━━ Recorded information ━━

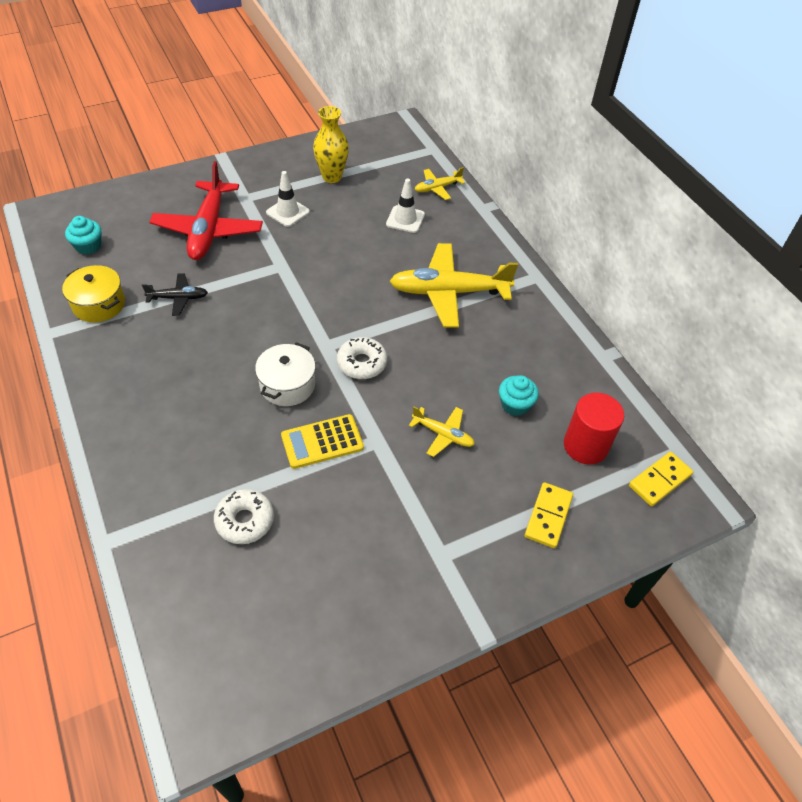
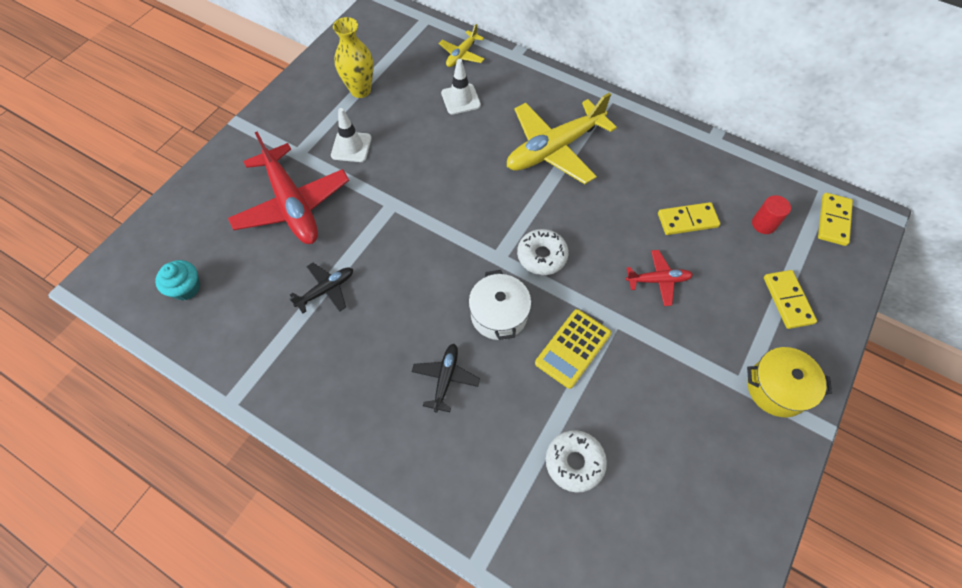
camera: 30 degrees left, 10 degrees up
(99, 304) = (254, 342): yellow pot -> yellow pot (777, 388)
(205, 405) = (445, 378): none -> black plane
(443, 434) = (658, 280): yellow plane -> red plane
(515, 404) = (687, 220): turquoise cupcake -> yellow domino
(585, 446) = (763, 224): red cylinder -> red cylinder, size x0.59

━━━
━━ Recorded information ━━

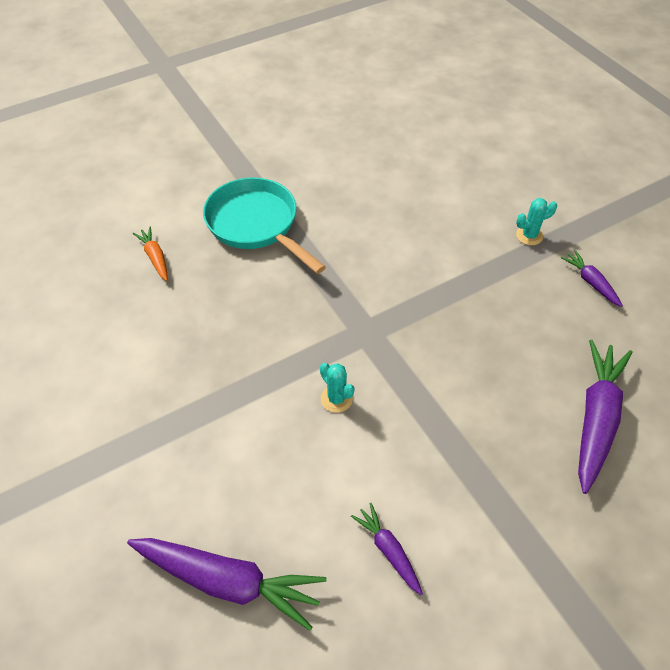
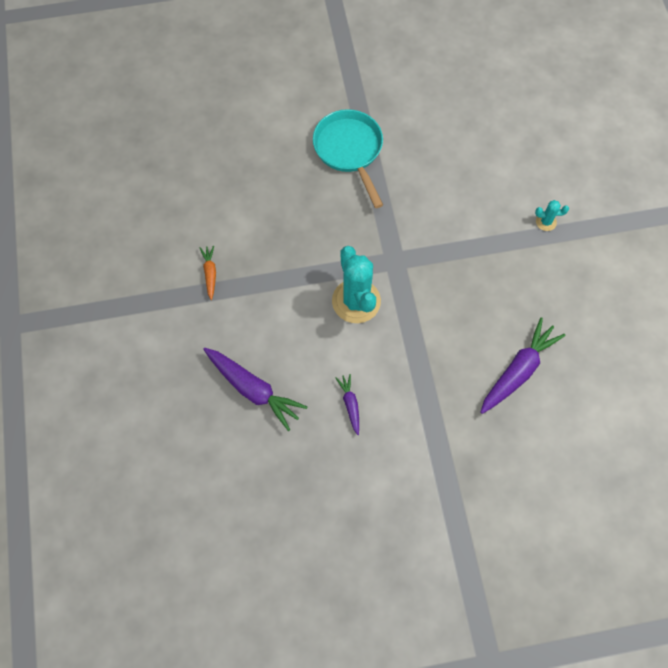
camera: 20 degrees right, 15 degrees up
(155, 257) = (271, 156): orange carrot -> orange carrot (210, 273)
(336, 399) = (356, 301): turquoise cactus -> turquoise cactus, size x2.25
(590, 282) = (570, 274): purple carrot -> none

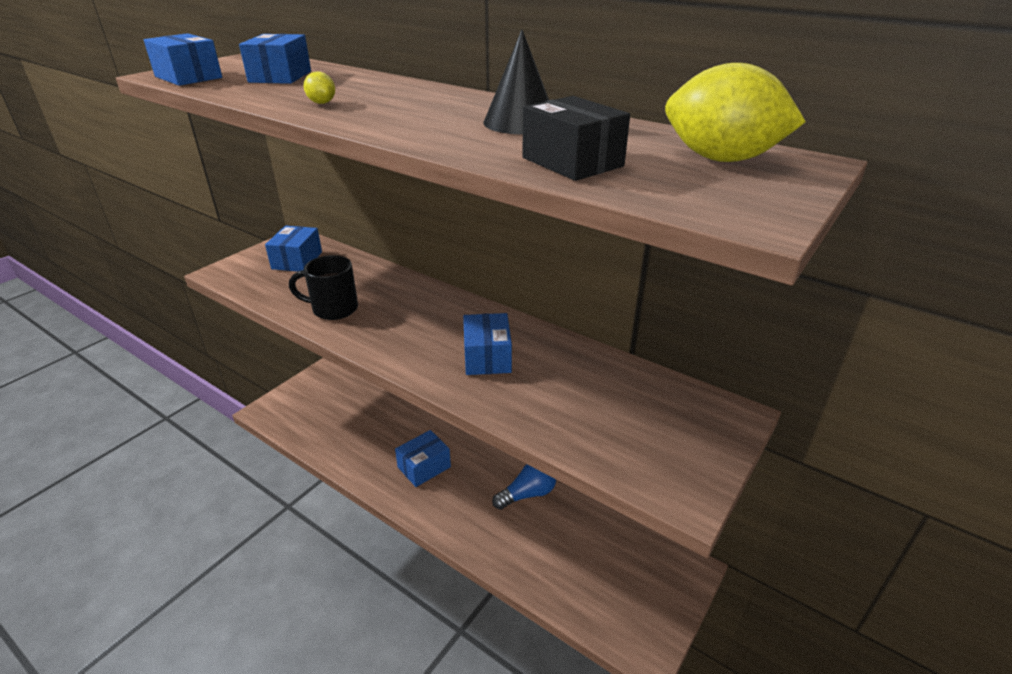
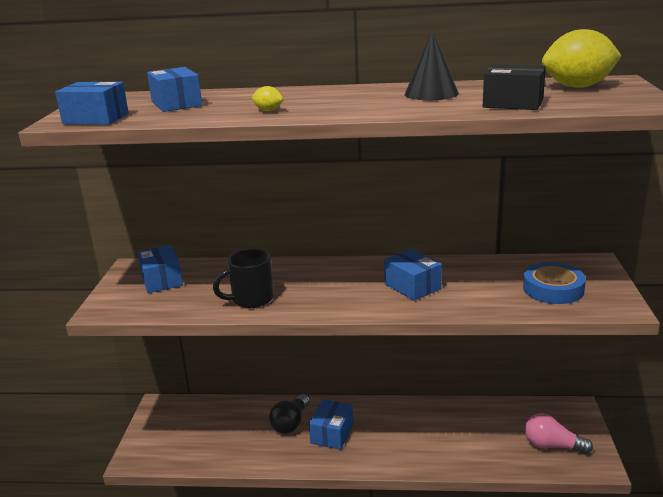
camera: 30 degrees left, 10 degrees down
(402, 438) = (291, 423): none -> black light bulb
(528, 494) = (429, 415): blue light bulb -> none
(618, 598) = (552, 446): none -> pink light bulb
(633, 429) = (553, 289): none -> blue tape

━━━
━━ Recorded information ━━

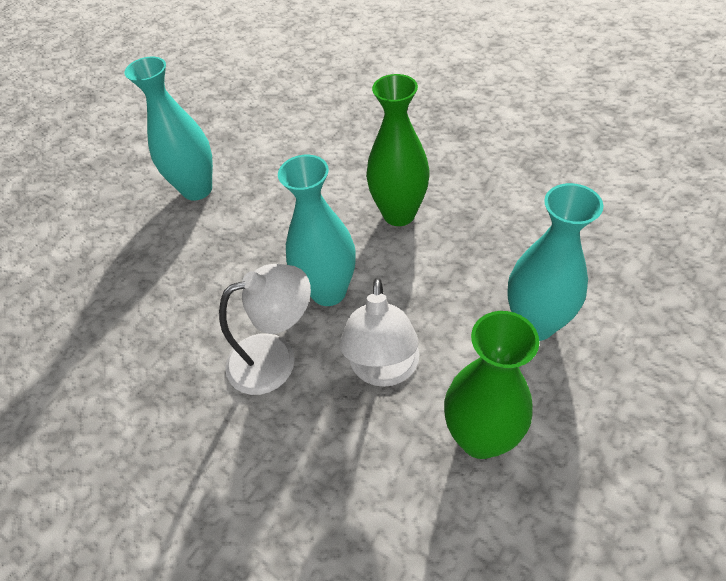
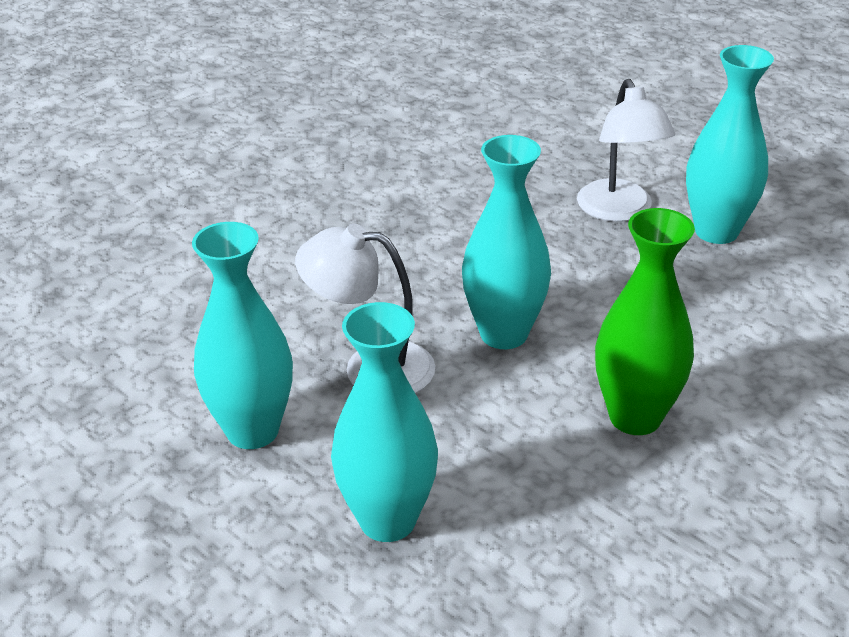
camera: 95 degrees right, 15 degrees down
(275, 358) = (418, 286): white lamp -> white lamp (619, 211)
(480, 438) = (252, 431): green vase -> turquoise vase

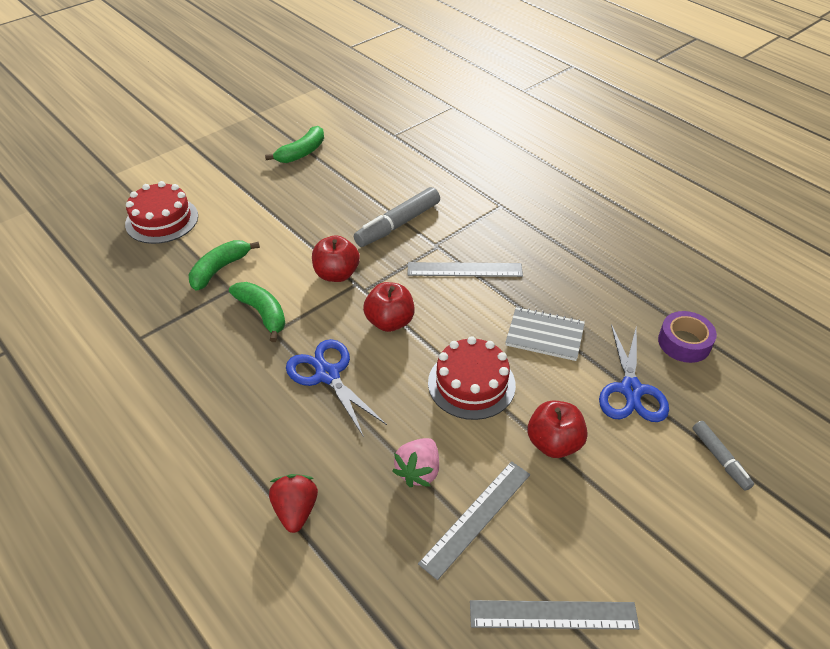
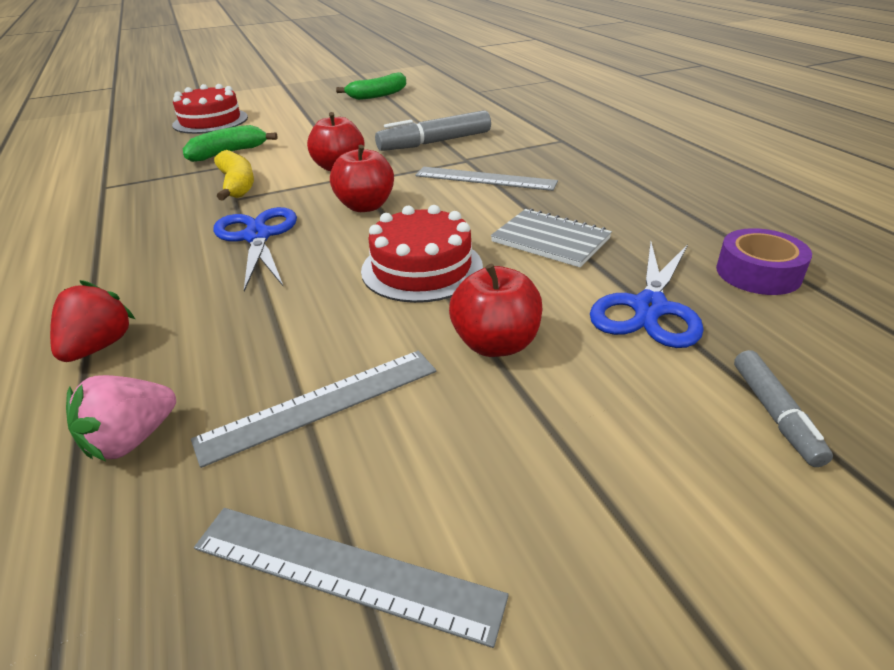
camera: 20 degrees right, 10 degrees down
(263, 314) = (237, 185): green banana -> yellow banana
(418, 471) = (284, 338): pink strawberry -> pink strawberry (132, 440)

━━━

■ **Exercise prompt**
Could you set down, exactly as written, the lines above between the one holding "camera: 30 degrees left, 10 degrees up" and the one holding "(585, 446) = (763, 224): red", inclusive, and nothing more?

■ **Result for this task**
camera: 30 degrees left, 10 degrees up
(99, 304) = (254, 342): yellow pot -> yellow pot (777, 388)
(205, 405) = (445, 378): none -> black plane
(443, 434) = (658, 280): yellow plane -> red plane
(515, 404) = (687, 220): turquoise cupcake -> yellow domino
(585, 446) = (763, 224): red cylinder -> red cylinder, size x0.59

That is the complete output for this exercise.